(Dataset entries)
● ● ● ●

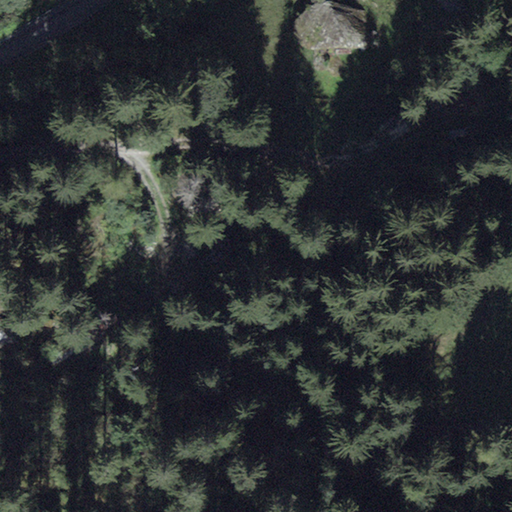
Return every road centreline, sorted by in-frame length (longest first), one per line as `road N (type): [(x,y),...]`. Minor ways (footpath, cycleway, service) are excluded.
road 1 (track): [(0,133),(145,164),(166,177),(190,236),(216,249),(282,242),(511,162)]
road 2 (tertiary): [(112,0),(0,63)]
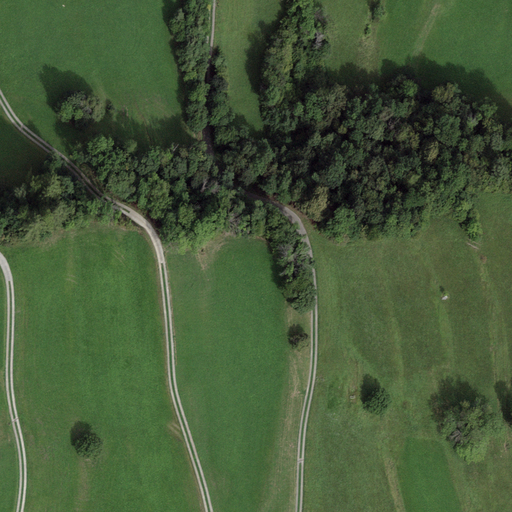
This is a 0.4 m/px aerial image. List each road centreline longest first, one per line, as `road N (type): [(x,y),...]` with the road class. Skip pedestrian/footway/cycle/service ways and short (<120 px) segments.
road 1 (track): [(216,0),(207,119),(217,150),(304,221),(314,241),(316,363),(303,424),(299,511)]
road 2 (track): [(0,94),(12,120),(108,203),(140,216),(160,242),(172,387),(211,511)]
road 3 (track): [(19,511),(9,280),(0,258)]
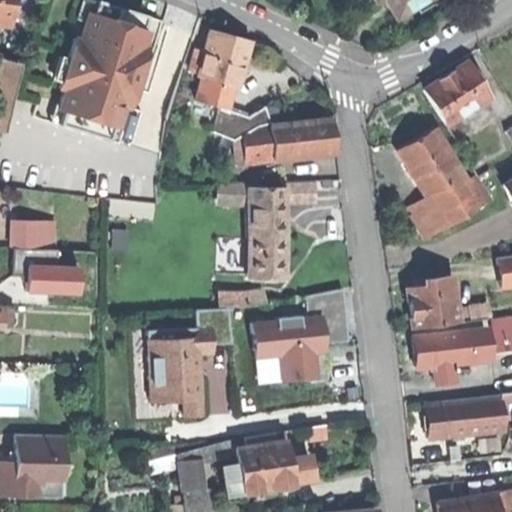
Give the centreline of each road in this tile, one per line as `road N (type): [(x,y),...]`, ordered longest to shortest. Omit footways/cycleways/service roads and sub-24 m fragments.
road 1 (residential): [(354,78),(349,101),(402,511)]
road 2 (residential): [(511,0),(386,79),(354,78)]
road 3 (residential): [(354,78),(292,39),(199,0)]
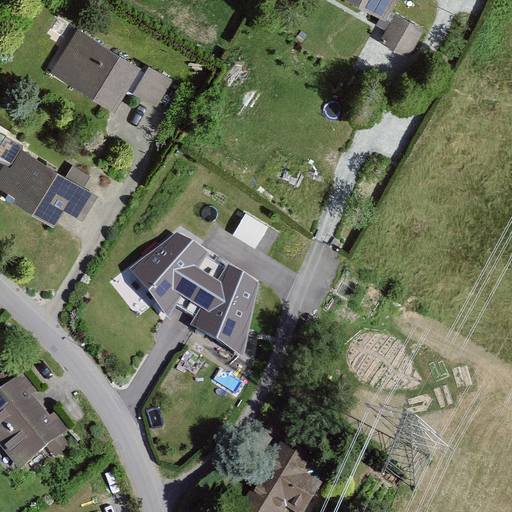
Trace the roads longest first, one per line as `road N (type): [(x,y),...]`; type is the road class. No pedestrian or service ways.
road 1 (residential): [(152,502),(217,460),(252,408),(369,131)]
road 2 (residential): [(152,502),(96,392),(0,291)]
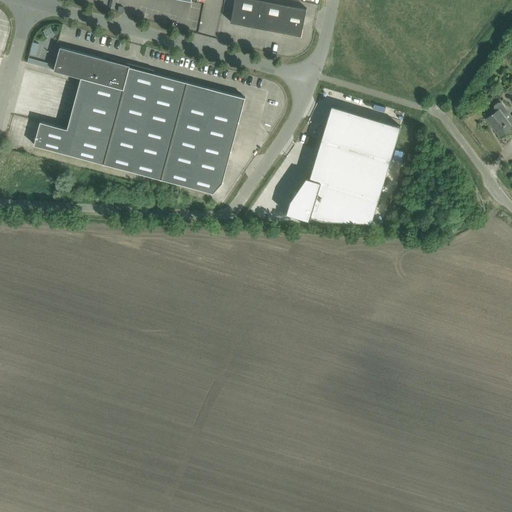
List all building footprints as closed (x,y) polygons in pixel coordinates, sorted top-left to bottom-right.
[(234,0),(231,22),(257,27),(262,0),(234,0)] [(262,0),(257,27),(284,32),(289,5),(264,0),(262,0)] [(289,5),(284,32),(301,36),(307,8),(289,5)] [(40,121),(40,122),(34,145),(214,193),(223,182),(239,121),(245,97),(206,87),(153,73),(154,70),(109,57),(108,59),(60,47),(54,70),(81,78),(67,128),(40,121)] [(487,118),(500,136),(511,127),(511,116),(509,112),(508,112),(502,103),(500,102),(498,103),(495,105),(494,106),(494,108),(496,111),(487,118)] [(290,200),(286,213),(309,220),(310,216),(322,219),(371,222),(400,126),(331,105),(309,178),(306,177),(290,200)]
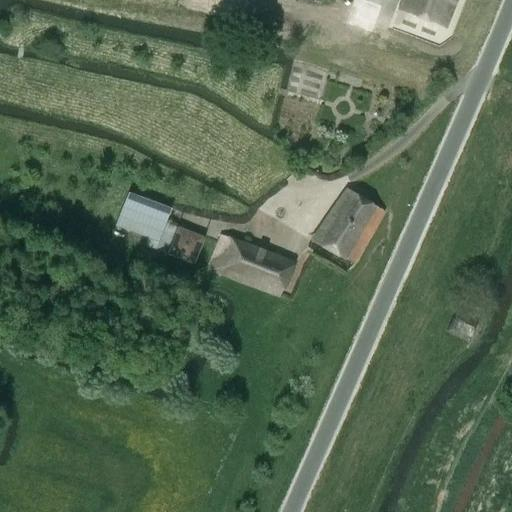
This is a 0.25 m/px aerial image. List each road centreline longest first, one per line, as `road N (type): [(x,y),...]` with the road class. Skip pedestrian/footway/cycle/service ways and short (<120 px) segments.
road 1 (unclassified): [(288,511),(511,1)]
road 2 (track): [(434,511),(442,472),(511,347)]
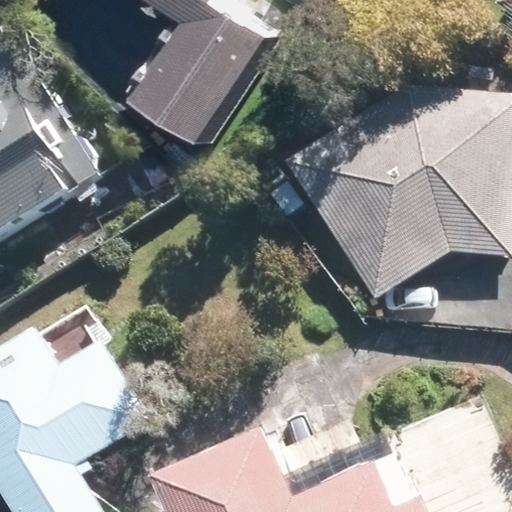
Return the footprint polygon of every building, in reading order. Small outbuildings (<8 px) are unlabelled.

● ● ● ●

◆ **Set problem**
Put the stretch of the listing from the start through the line containing "road 2 (residential): [(152,502),(96,392),(0,291)]" into a two-column CSV with the columns text and answer, one row for each text and its answer, with every field quoted and line breaks replaced by spaces. Leave the pictures out.

◆ **Written solution**
text,answer
"Return every road centreline, sorted by in-frame length (longest first), one per line as `road N (type): [(x,y),...]`. Minor ways (footpath, cycleway, service) are excluded.","road 1 (track): [(0,133),(145,164),(166,177),(190,236),(216,249),(282,242),(511,162)] road 2 (tertiary): [(112,0),(0,63)]"
"This is a 0.4 m/px aerial image. List each road centreline longest first, one per line, as `road N (type): [(x,y),...]` with the road class. Skip pedestrian/footway/cycle/service ways and short (<120 px) segments.","road 1 (track): [(216,0),(207,119),(217,150),(304,221),(314,241),(316,363),(303,424),(299,511)] road 2 (track): [(0,94),(12,120),(108,203),(140,216),(160,242),(172,387),(211,511)] road 3 (track): [(19,511),(9,280),(0,258)]"
"Give the centreline of each road in this tile, one per line as `road N (type): [(x,y),...]`, ordered longest to shortest. Omit footways/cycleways/service roads and sub-24 m fragments.","road 1 (residential): [(354,78),(349,101),(402,511)] road 2 (residential): [(511,0),(386,79),(354,78)] road 3 (residential): [(354,78),(292,39),(199,0)]"
"Trace the roads longest first, one per line as `road N (type): [(x,y),...]`; type is the road class. No pedestrian or service ways.","road 1 (residential): [(152,502),(217,460),(252,408),(369,131)] road 2 (residential): [(152,502),(96,392),(0,291)]"